-- Opening Marker --

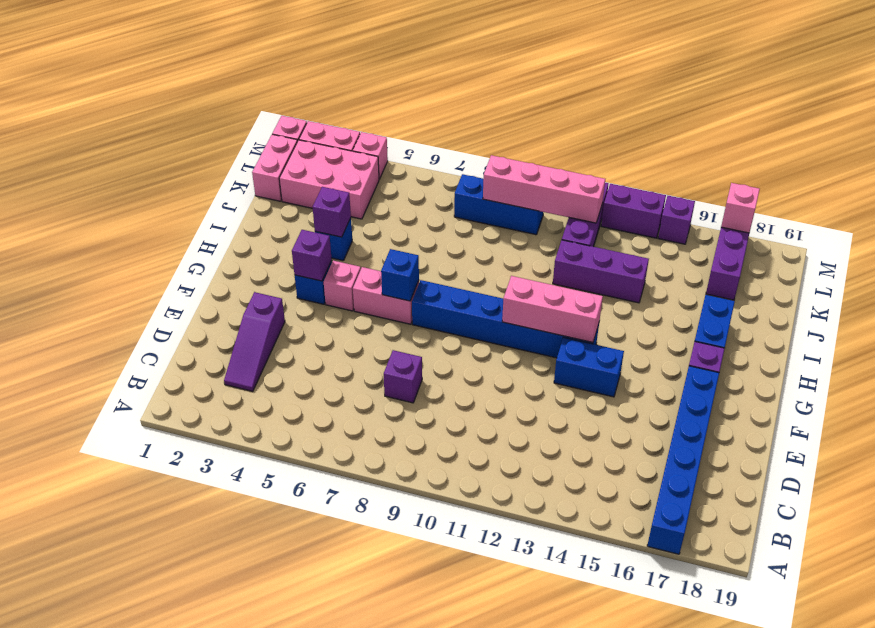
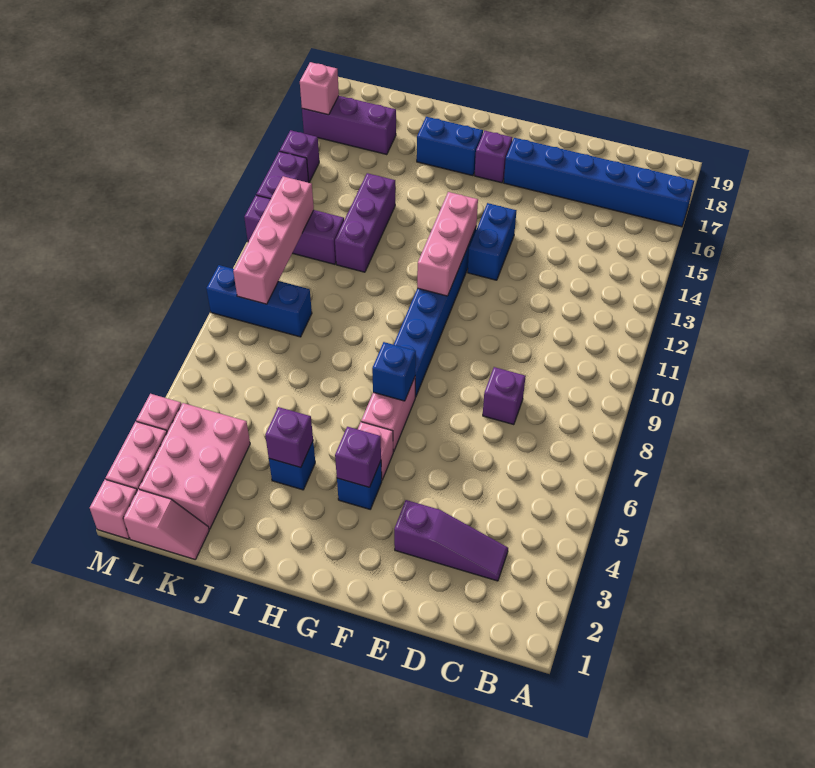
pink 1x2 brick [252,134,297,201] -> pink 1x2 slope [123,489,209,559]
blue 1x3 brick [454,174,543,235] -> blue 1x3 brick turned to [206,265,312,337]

-- Closing Marker --
-- Opening Marker --

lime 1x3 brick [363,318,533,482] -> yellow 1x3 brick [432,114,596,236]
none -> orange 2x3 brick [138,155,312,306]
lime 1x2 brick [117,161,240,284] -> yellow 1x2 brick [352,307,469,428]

-- Closing Marker --

> Directions
Your answer should be the lines of the listing above between the line holding "pink 1x2 brick" and the line holding "blue 1x3 brick [454,174,543,235]", inclusive, restated word for word and alone.

> Written solution
pink 1x2 brick [252,134,297,201] -> pink 1x2 slope [123,489,209,559]
blue 1x3 brick [454,174,543,235] -> blue 1x3 brick turned to [206,265,312,337]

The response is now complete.